■ **Prompt**: Repeat exactly the line that contains "R1: 120k (SIG5, VA) -> 6.8k (SIG5, VA)" and every line below it to the end of the material, omitting all others.

■ **Information**:

--- START ---

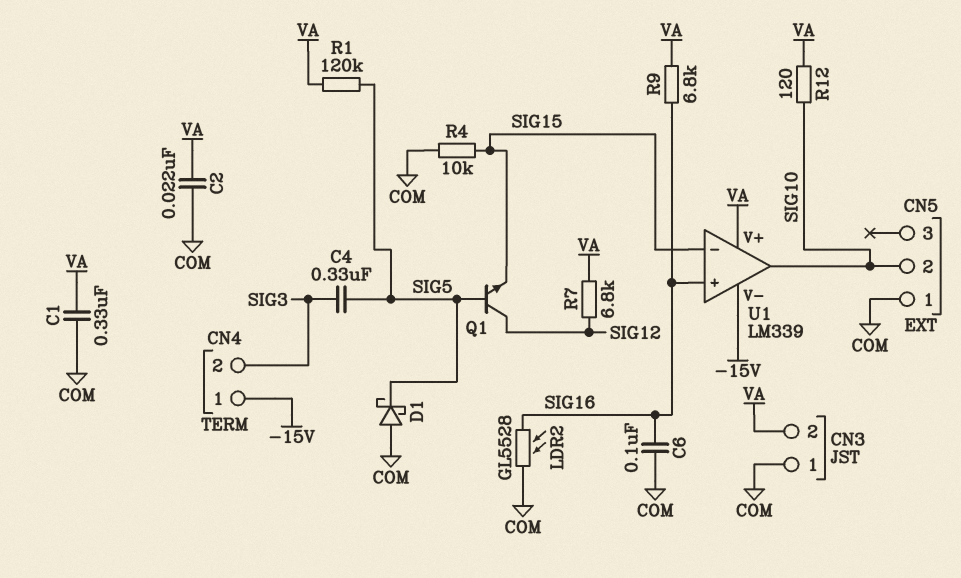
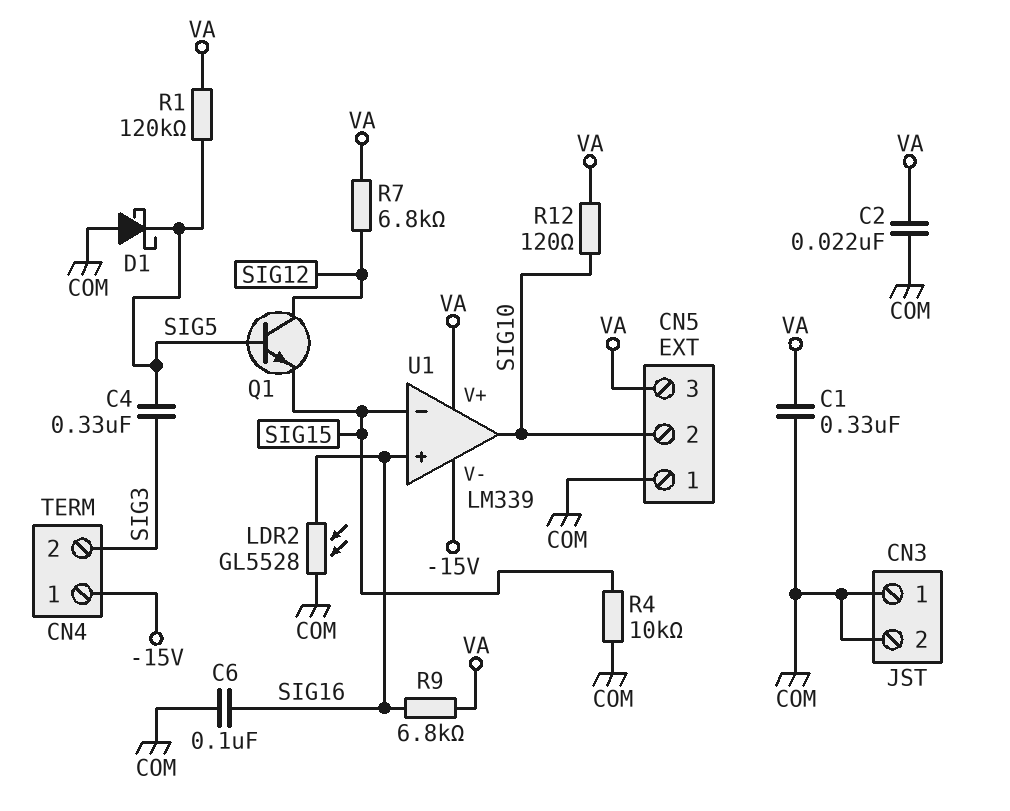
CN3 pin 2: VA -> COM
CN5 pin 3: none -> VA

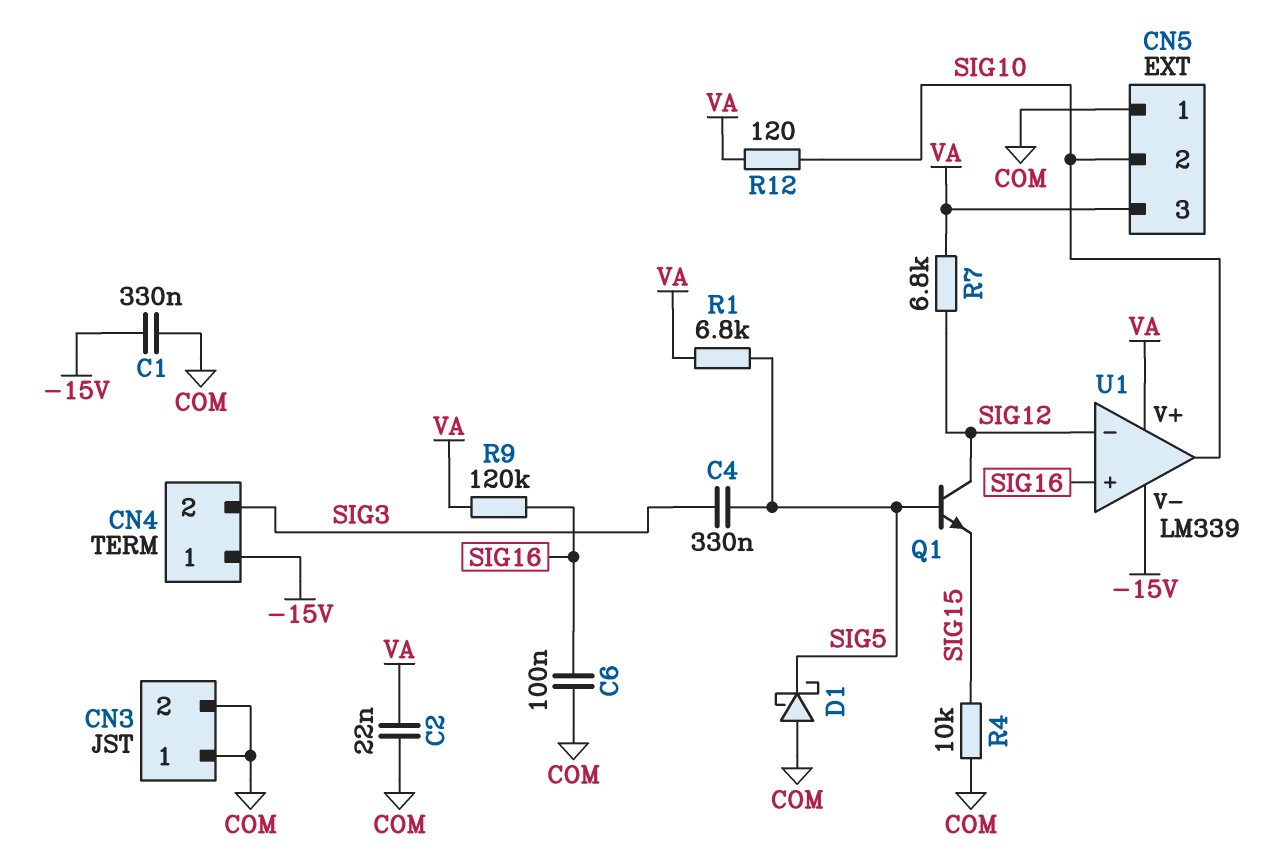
C1: 330nF (COM, VA) -> 330nF (-15V, COM)
LDR2: GL5528 (COM, SIG16) -> none
R1: 120k (SIG5, VA) -> 6.8k (SIG5, VA)
R9: 6.8k (SIG16, VA) -> 120k (SIG16, VA)
U1 pin in-: SIG15 -> SIG12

--- END ---

■ **Answer to the exercise**:
R1: 120k (SIG5, VA) -> 6.8k (SIG5, VA)
R9: 6.8k (SIG16, VA) -> 120k (SIG16, VA)
U1 pin in-: SIG15 -> SIG12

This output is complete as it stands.